◆ **DATA SHOWN**:
---------------

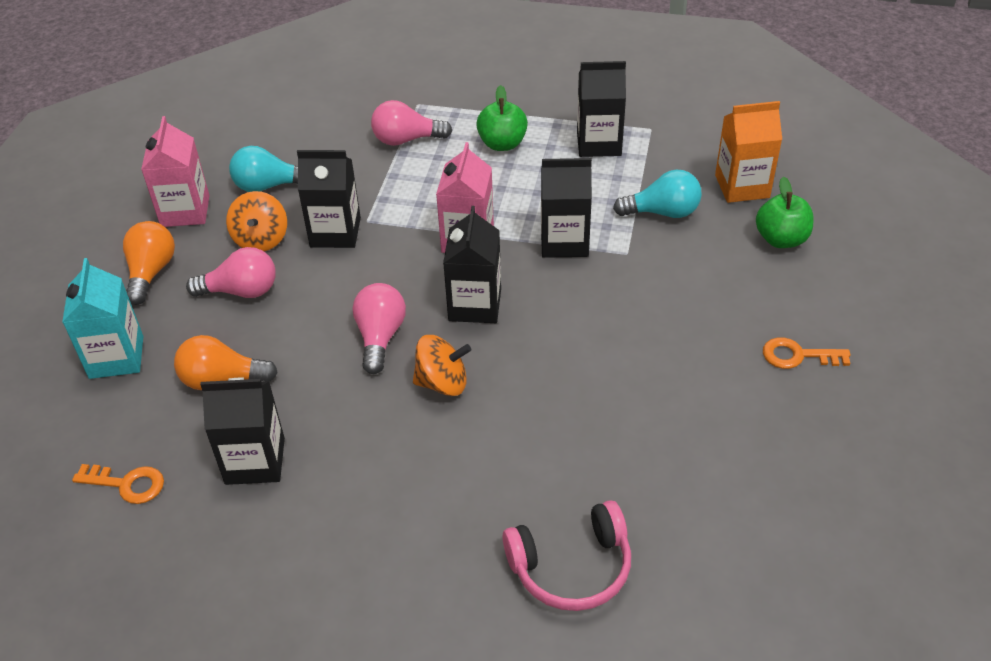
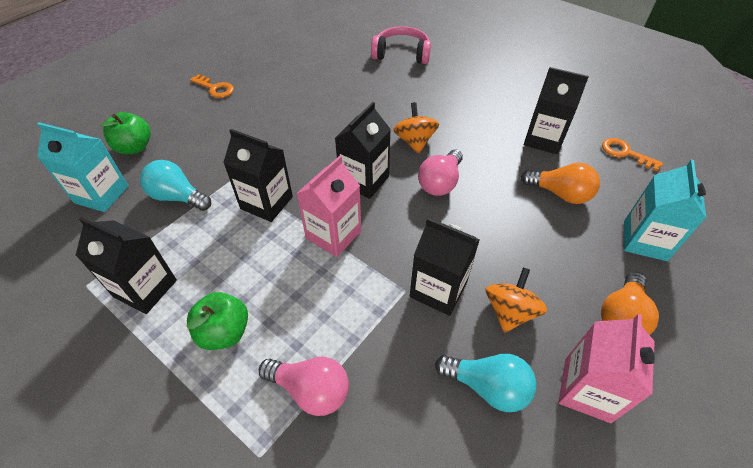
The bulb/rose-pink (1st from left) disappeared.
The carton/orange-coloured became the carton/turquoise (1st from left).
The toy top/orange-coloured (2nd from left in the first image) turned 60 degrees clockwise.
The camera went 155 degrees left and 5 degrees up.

---------------

◆ **DIRECTIONS**: Copy exactly, and only, the lines from the line containing "The carton/orange-coloured became" to the end of the listing, with both ends included.

◆ **RESULT**:
The carton/orange-coloured became the carton/turquoise (1st from left).
The toy top/orange-coloured (2nd from left in the first image) turned 60 degrees clockwise.
The camera went 155 degrees left and 5 degrees up.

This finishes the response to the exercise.